→ **The request**
Convert every line of the items below into a JSON list of strings, one string per line, leaving out blank lines.

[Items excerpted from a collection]

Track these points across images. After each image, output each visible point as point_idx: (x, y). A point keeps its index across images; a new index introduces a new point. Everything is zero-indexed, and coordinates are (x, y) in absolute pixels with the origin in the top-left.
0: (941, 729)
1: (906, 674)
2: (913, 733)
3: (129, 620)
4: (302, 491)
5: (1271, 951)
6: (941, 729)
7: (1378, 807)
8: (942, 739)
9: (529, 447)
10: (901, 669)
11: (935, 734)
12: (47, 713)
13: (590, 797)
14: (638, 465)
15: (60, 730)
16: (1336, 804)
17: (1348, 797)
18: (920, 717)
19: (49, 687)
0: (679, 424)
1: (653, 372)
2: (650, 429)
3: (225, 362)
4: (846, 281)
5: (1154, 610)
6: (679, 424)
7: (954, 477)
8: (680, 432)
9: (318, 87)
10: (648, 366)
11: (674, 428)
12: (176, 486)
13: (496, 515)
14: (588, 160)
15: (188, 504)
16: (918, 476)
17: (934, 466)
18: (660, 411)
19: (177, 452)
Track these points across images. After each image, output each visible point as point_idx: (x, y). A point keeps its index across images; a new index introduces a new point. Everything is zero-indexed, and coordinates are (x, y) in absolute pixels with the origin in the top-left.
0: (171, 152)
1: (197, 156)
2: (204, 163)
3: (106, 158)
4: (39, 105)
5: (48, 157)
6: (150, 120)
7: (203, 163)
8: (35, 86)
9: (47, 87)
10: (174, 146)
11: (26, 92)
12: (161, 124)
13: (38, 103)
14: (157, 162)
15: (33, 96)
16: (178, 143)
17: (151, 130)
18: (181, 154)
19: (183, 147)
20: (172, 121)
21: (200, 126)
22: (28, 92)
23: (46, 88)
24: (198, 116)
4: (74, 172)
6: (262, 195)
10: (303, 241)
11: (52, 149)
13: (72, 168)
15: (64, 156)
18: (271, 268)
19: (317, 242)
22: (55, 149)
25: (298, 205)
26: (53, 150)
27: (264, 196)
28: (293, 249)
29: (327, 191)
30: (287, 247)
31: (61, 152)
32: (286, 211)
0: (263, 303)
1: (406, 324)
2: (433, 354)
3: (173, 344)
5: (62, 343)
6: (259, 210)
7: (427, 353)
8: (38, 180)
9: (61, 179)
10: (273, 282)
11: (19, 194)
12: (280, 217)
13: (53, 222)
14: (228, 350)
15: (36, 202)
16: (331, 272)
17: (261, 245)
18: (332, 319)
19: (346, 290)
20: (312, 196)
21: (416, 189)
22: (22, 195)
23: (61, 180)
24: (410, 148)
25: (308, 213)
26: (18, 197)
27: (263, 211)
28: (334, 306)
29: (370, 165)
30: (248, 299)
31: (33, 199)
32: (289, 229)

→ **Exercise answer**
[
  "Track these points across images. After each image, output each visible point as point_idx: (x, y). A point keeps its index across images; a new index introduces a new point. Everything is zero-indexed, and coordinates are (x, y) in absolute pixels with the origin in the top-left.",
  "0: (941, 729)",
  "1: (906, 674)",
  "2: (913, 733)",
  "3: (129, 620)",
  "4: (302, 491)",
  "5: (1271, 951)",
  "6: (941, 729)",
  "7: (1378, 807)",
  "8: (942, 739)",
  "9: (529, 447)",
  "10: (901, 669)",
  "11: (935, 734)",
  "12: (47, 713)",
  "13: (590, 797)",
  "14: (638, 465)",
  "15: (60, 730)",
  "16: (1336, 804)",
  "17: (1348, 797)",
  "18: (920, 717)",
  "19: (49, 687)",
  "0: (679, 424)",
  "1: (653, 372)",
  "2: (650, 429)",
  "3: (225, 362)",
  "4: (846, 281)",
  "5: (1154, 610)",
  "6: (679, 424)",
  "7: (954, 477)",
  "8: (680, 432)",
  "9: (318, 87)",
  "10: (648, 366)",
  "11: (674, 428)",
  "12: (176, 486)",
  "13: (496, 515)",
  "14: (588, 160)",
  "15: (188, 504)",
  "16: (918, 476)",
  "17: (934, 466)",
  "18: (660, 411)",
  "19: (177, 452)",
  "Track these points across images. After each image, output each visible point as point_idx: (x, y). A point keeps its index across images; a new index introduces a new point. Everything is zero-indexed, and coordinates are (x, y) in absolute pixels with the origin in the top-left.",
  "0: (171, 152)",
  "1: (197, 156)",
  "2: (204, 163)",
  "3: (106, 158)",
  "4: (39, 105)",
  "5: (48, 157)",
  "6: (150, 120)",
  "7: (203, 163)",
  "8: (35, 86)",
  "9: (47, 87)",
  "10: (174, 146)",
  "11: (26, 92)",
  "12: (161, 124)",
  "13: (38, 103)",
  "14: (157, 162)",
  "15: (33, 96)",
  "16: (178, 143)",
  "17: (151, 130)",
  "18: (181, 154)",
  "19: (183, 147)",
  "20: (172, 121)",
  "21: (200, 126)",
  "22: (28, 92)",
  "23: (46, 88)",
  "24: (198, 116)",
  "4: (74, 172)",
  "6: (262, 195)",
  "10: (303, 241)",
  "11: (52, 149)",
  "13: (72, 168)",
  "15: (64, 156)",
  "18: (271, 268)",
  "19: (317, 242)",
  "22: (55, 149)",
  "25: (298, 205)",
  "26: (53, 150)",
  "27: (264, 196)",
  "28: (293, 249)",
  "29: (327, 191)",
  "30: (287, 247)",
  "31: (61, 152)",
  "32: (286, 211)",
  "0: (263, 303)",
  "1: (406, 324)",
  "2: (433, 354)",
  "3: (173, 344)",
  "5: (62, 343)",
  "6: (259, 210)",
  "7: (427, 353)",
  "8: (38, 180)",
  "9: (61, 179)",
  "10: (273, 282)",
  "11: (19, 194)",
  "12: (280, 217)",
  "13: (53, 222)",
  "14: (228, 350)",
  "15: (36, 202)",
  "16: (331, 272)",
  "17: (261, 245)",
  "18: (332, 319)",
  "19: (346, 290)",
  "20: (312, 196)",
  "21: (416, 189)",
  "22: (22, 195)",
  "23: (61, 180)",
  "24: (410, 148)",
  "25: (308, 213)",
  "26: (18, 197)",
  "27: (263, 211)",
  "28: (334, 306)",
  "29: (370, 165)",
  "30: (248, 299)",
  "31: (33, 199)",
  "32: (289, 229)"
]